In the records below, find the line holding "JP202 pin 2: none -> GND"; copy it and every line after it to the end, omitting all images.

[Change detection outputs]
== Segment start ==
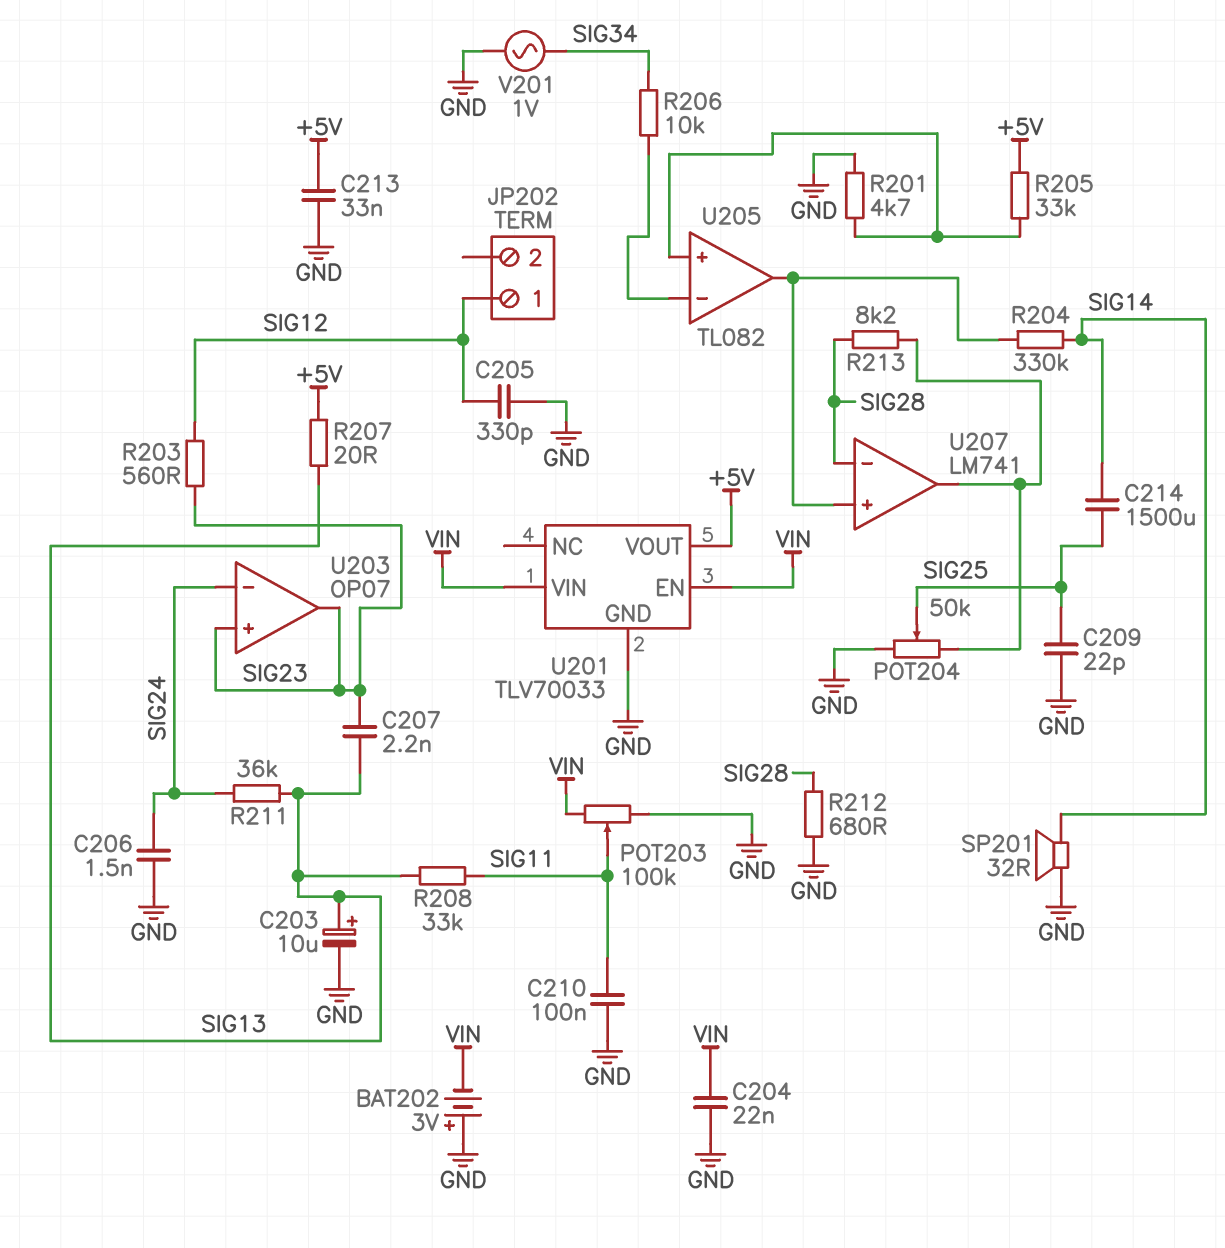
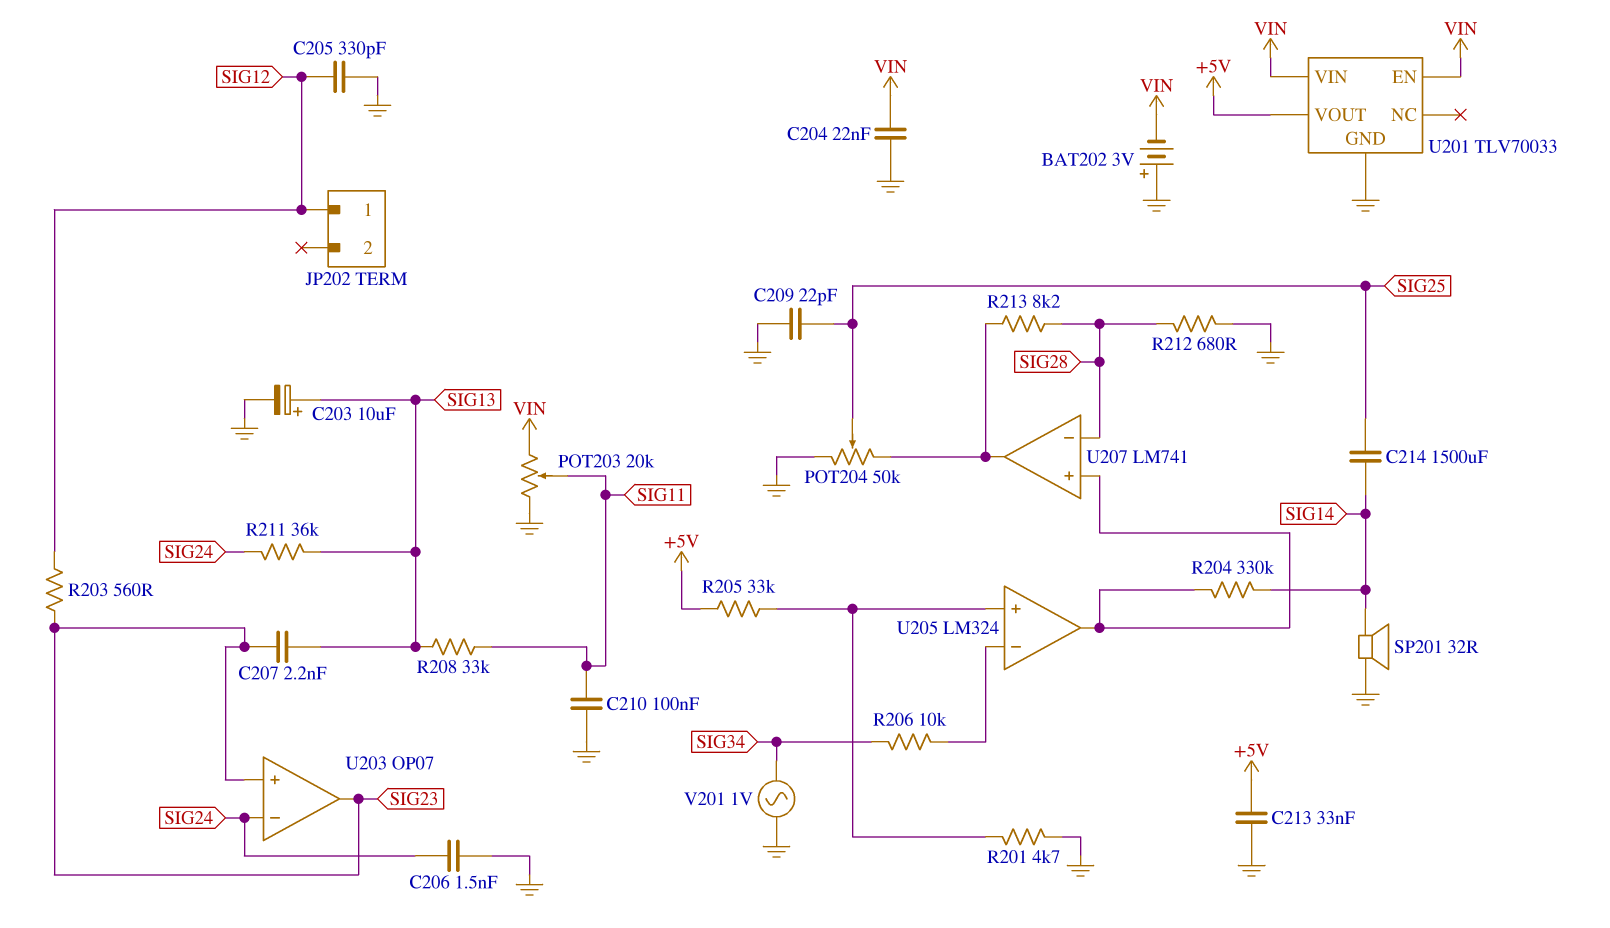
POT203: 100k (GND, VIN, wiper SIG11) -> 20k (GND, VIN, wiper SIG11)
R207: 20 (+5V, SIG13) -> none
U205: TL082 -> LM324

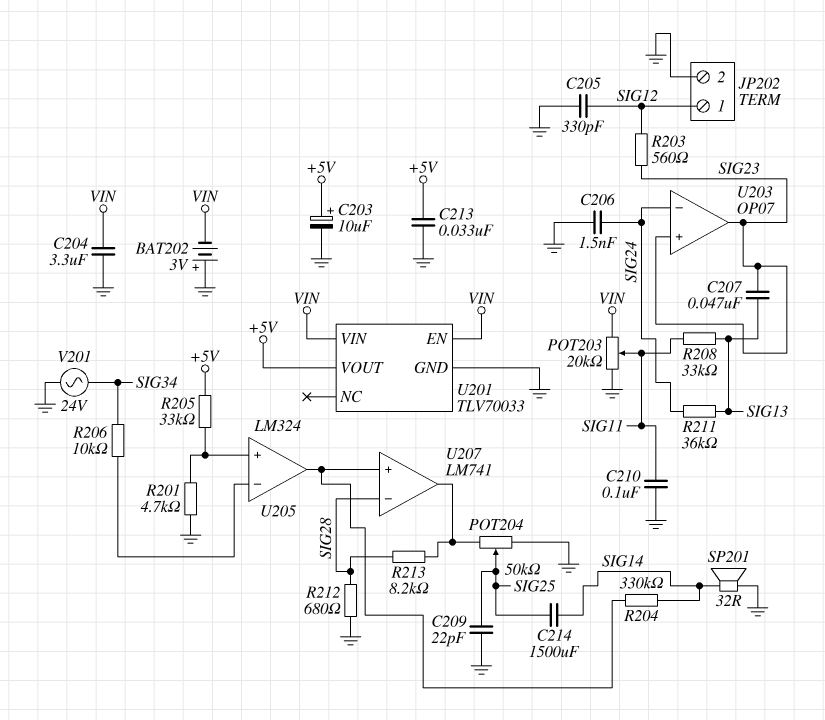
C203: 10uF (plus SIG13, minus GND) -> 10uF (plus +5V, minus GND)
C204: 22nF (GND, VIN) -> 3.3uF (GND, VIN)
C207: 2.2nF (SIG13, SIG23) -> 47nF (SIG13, SIG23)
JP202 pin 2: none -> GND
V201: AC 1V (GND, SIG34) -> AC 24V (GND, SIG34)

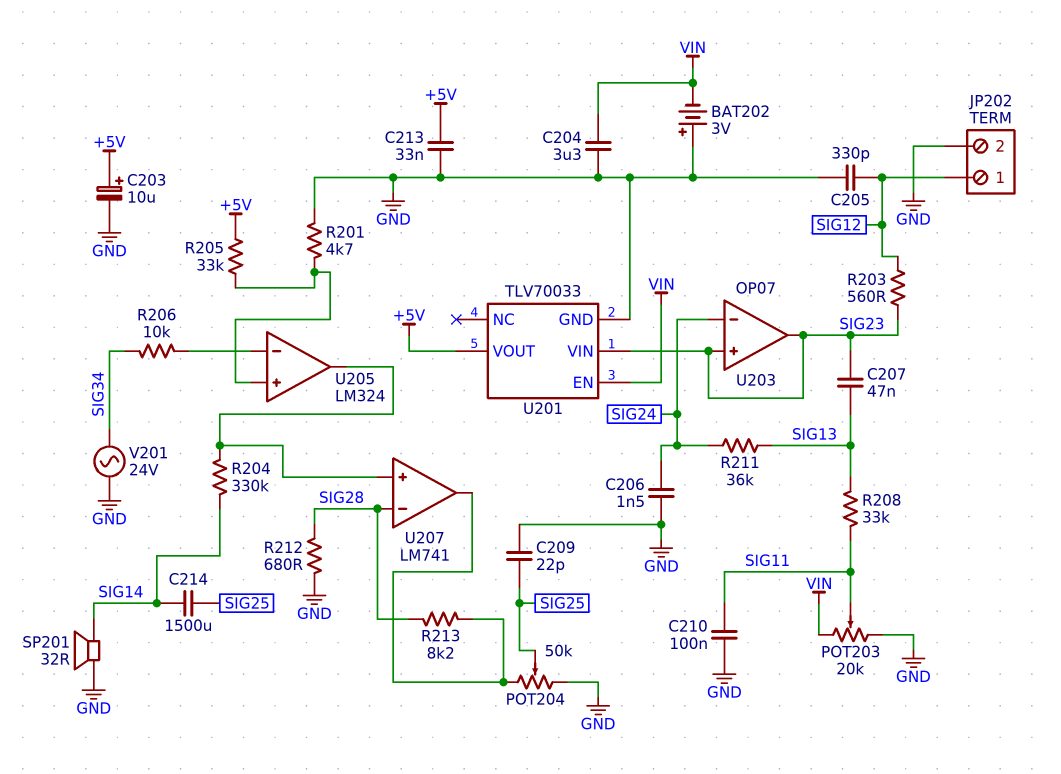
U201 pin VIN: VIN -> SIG23

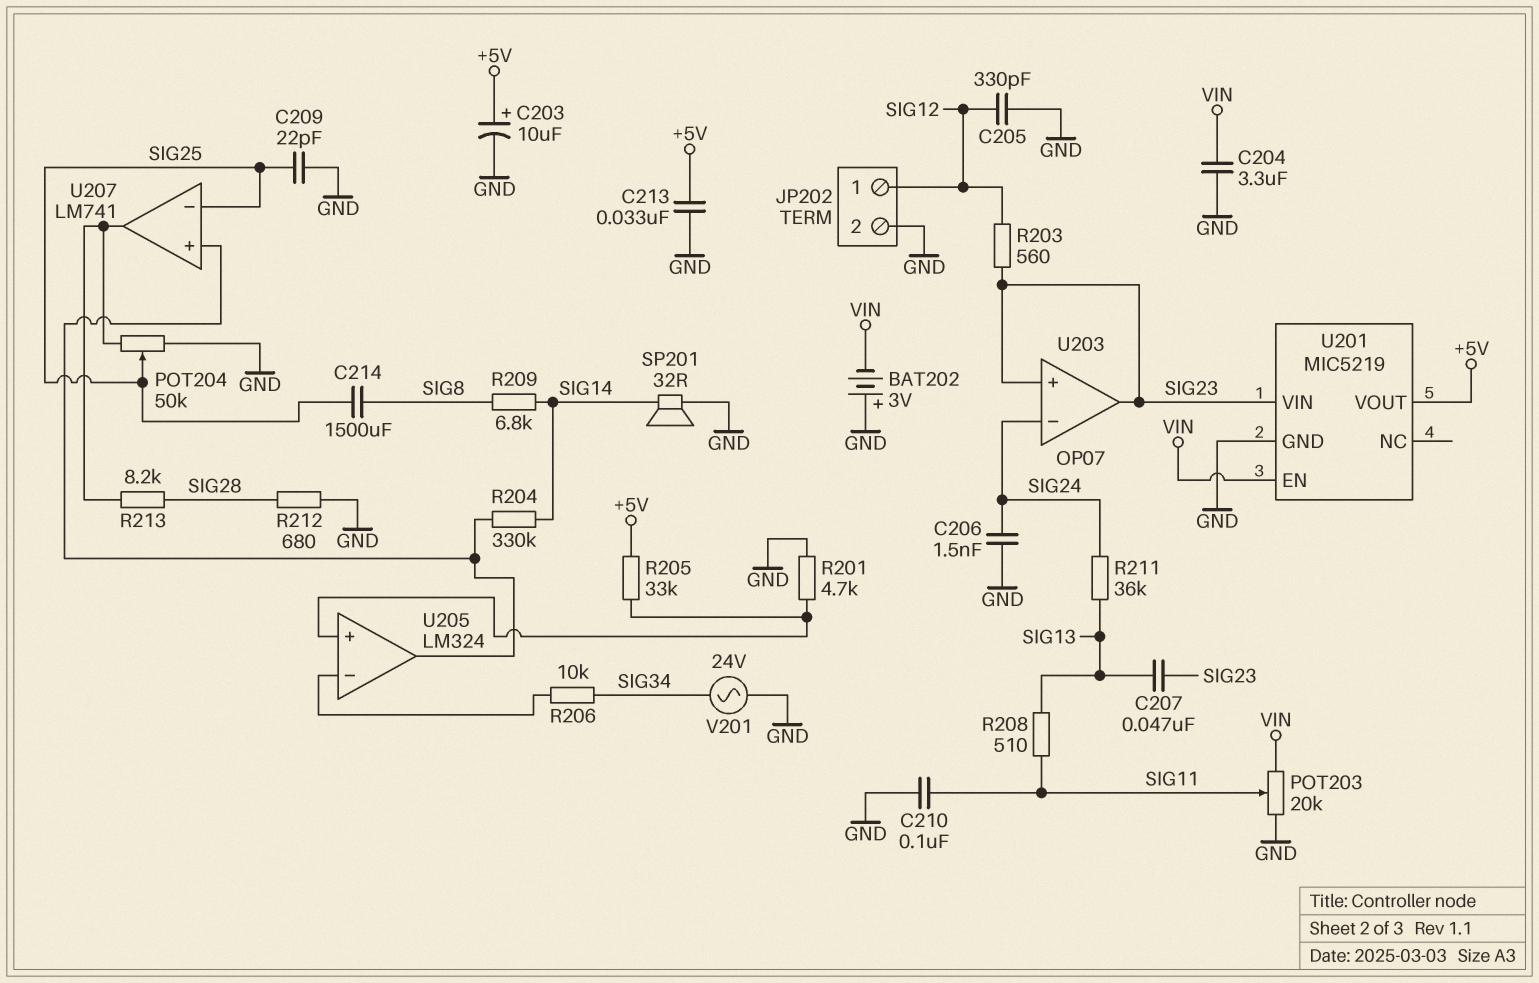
C214: 1500uF (SIG14, SIG25) -> 1500uF (SIG8, SIG25)
R208: 33k (SIG11, SIG13) -> 510 (SIG11, SIG13)
R209: none -> 6.8k (SIG8, SIG14)
U201: TLV70033 -> MIC5219
U207 pin in-: SIG28 -> SIG25

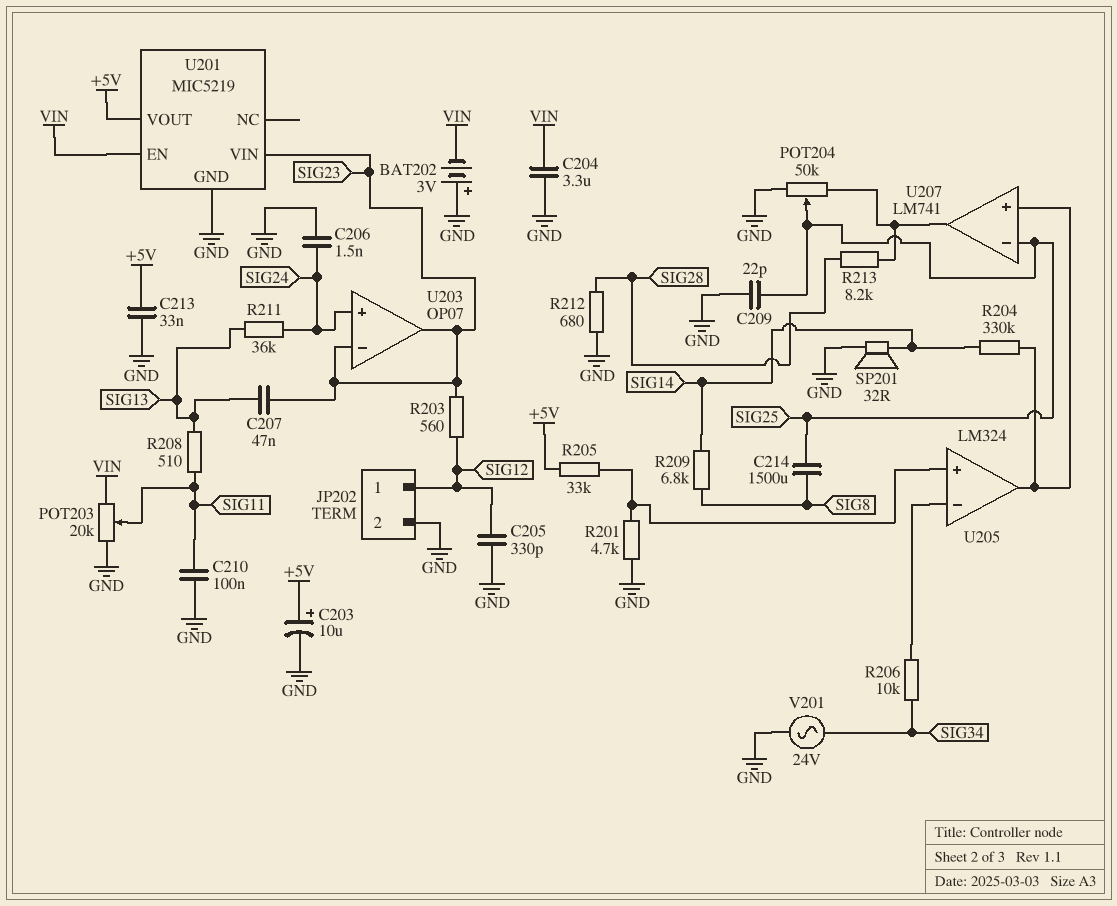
U203 pin in+: SIG23 -> SIG24
U203 pin in-: SIG24 -> SIG23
== Segment end ==
### [RESPONSE FOR THIS EXERCISE]
JP202 pin 2: none -> GND
V201: AC 1V (GND, SIG34) -> AC 24V (GND, SIG34)

U201 pin VIN: VIN -> SIG23

C214: 1500uF (SIG14, SIG25) -> 1500uF (SIG8, SIG25)
R208: 33k (SIG11, SIG13) -> 510 (SIG11, SIG13)
R209: none -> 6.8k (SIG8, SIG14)
U201: TLV70033 -> MIC5219
U207 pin in-: SIG28 -> SIG25

U203 pin in+: SIG23 -> SIG24
U203 pin in-: SIG24 -> SIG23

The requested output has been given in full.